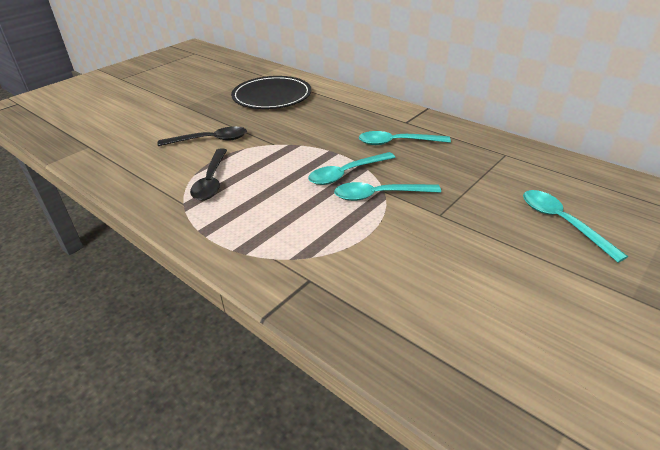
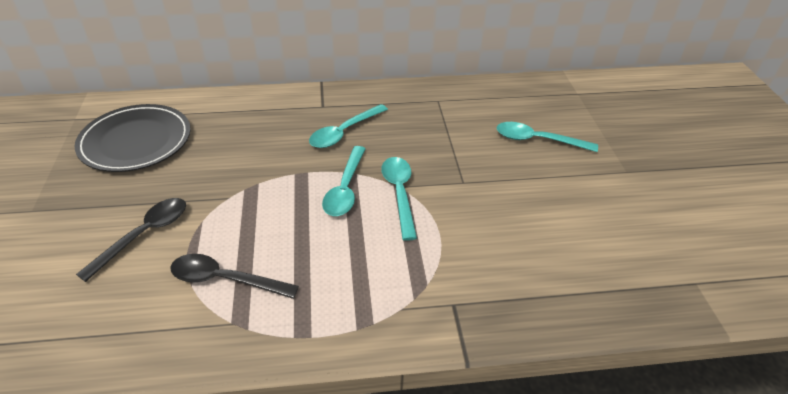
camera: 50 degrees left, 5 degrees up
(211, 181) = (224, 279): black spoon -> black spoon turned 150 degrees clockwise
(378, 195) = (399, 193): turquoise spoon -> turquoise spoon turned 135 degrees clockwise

:::::

## WORK ORDER
What is needed is every line of the data above, set down exactly but with the images left out.

## TASK ANSWER
camera: 50 degrees left, 5 degrees up
(211, 181) = (224, 279): black spoon -> black spoon turned 150 degrees clockwise
(378, 195) = (399, 193): turquoise spoon -> turquoise spoon turned 135 degrees clockwise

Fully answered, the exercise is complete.